*** Information given ***
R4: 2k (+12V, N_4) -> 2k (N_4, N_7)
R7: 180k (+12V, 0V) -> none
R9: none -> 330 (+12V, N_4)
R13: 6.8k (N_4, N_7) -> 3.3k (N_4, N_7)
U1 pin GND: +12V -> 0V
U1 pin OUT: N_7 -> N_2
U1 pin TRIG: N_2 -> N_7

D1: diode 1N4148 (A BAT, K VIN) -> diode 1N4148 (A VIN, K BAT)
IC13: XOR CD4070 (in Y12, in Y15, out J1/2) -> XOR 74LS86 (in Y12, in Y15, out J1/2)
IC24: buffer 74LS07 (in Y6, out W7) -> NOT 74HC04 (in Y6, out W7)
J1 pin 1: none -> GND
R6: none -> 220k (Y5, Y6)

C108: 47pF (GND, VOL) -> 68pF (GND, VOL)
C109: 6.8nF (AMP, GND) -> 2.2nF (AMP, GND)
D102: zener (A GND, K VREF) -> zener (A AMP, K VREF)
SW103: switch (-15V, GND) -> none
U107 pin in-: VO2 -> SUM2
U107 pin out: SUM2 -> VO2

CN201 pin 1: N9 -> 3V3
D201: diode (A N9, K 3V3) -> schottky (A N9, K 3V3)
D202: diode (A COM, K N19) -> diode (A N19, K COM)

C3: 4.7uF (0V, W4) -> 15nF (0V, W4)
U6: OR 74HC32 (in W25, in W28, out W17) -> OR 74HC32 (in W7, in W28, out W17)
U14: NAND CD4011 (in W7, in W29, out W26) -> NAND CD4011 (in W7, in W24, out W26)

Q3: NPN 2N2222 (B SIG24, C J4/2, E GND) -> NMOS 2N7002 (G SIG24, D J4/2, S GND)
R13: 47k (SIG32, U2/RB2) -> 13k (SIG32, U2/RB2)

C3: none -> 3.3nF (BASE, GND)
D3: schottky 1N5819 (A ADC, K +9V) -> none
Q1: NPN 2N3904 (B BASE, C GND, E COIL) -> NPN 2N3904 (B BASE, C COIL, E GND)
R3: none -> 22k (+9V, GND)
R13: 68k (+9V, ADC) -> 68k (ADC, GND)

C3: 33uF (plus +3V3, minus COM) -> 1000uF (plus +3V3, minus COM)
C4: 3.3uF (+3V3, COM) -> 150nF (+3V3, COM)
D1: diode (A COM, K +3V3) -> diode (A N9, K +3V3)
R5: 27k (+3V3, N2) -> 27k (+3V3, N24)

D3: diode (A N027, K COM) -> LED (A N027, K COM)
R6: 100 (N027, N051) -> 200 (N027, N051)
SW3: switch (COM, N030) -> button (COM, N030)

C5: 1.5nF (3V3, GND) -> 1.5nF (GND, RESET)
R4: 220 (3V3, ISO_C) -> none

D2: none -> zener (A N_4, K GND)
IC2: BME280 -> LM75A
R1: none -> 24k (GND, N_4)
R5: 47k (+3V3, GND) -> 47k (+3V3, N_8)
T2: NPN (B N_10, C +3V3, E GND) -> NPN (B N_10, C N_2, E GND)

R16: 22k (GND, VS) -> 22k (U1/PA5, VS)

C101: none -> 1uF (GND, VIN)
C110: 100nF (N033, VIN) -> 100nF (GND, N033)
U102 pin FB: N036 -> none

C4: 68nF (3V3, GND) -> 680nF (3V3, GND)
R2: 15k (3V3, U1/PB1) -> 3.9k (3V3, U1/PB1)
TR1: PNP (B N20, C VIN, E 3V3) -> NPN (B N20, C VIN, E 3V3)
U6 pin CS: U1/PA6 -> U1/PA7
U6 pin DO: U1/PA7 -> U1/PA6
*** End of Information given ***
What is being asked:
Say how many lines above hold the word "switch", giving only the count.

Output:
2